▸ WHAT IS EXPECTED:
Could you repeat the records below exactly, without the pictures?
···
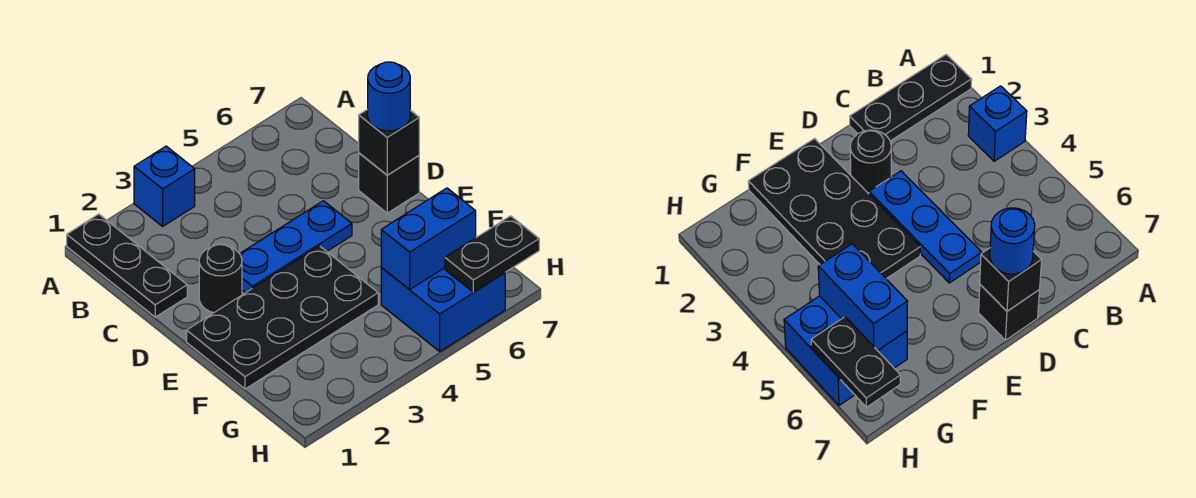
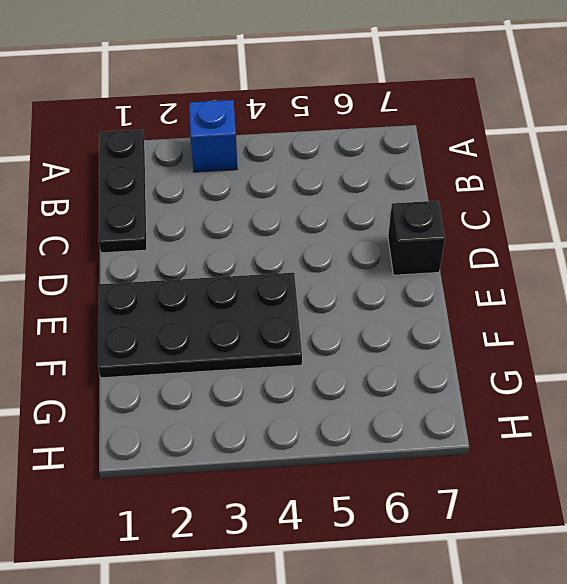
none -> black round brick D2 level 1
none -> blue plate D3:D5 level 1

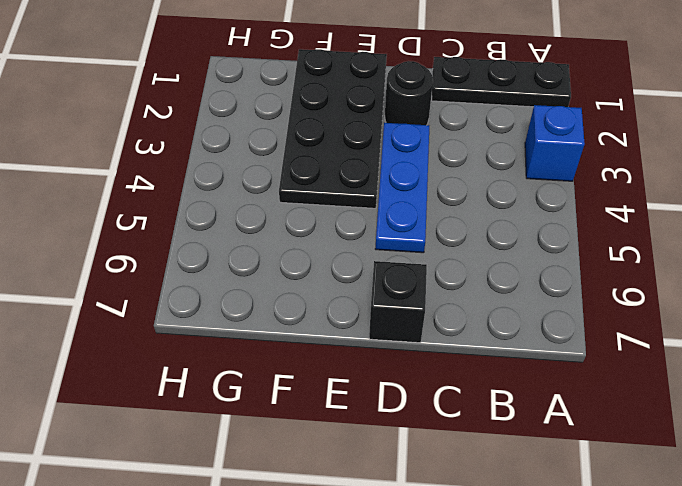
none -> blue brick G5:H6 level 1
none -> black brick D7 level 2

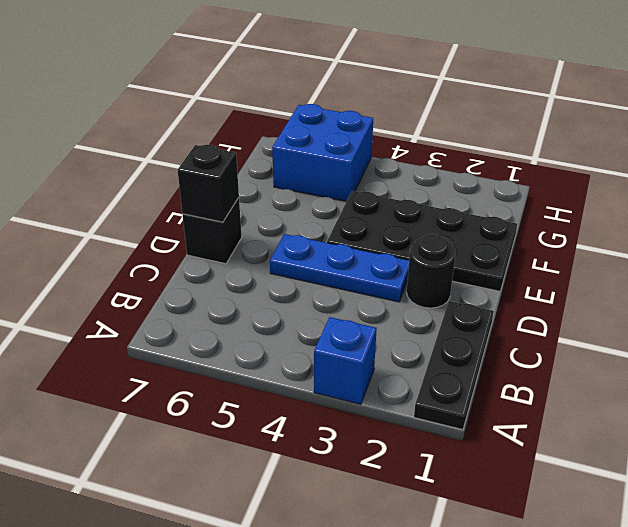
none -> blue brick G5:G6 level 2
none -> black plate H6:H7 level 2

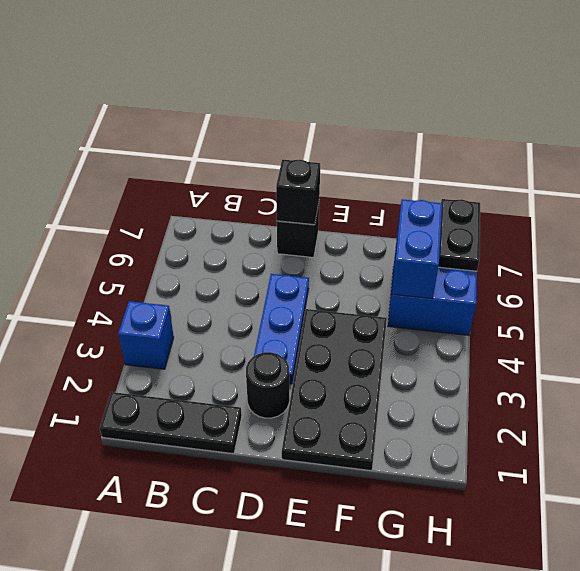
none -> blue round brick D7 level 3

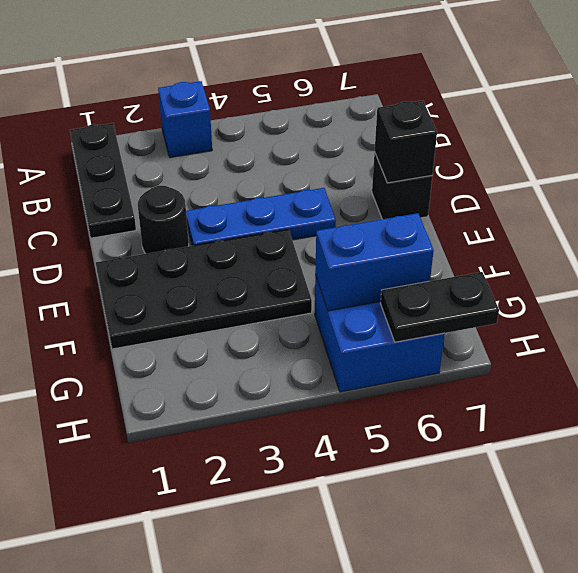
none -> blue round brick D7 level 3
···
▸ ANSWER SECTION:
none -> black round brick D2 level 1
none -> blue plate D3:D5 level 1

none -> blue brick G5:H6 level 1
none -> black brick D7 level 2

none -> blue brick G5:G6 level 2
none -> black plate H6:H7 level 2

none -> blue round brick D7 level 3

none -> blue round brick D7 level 3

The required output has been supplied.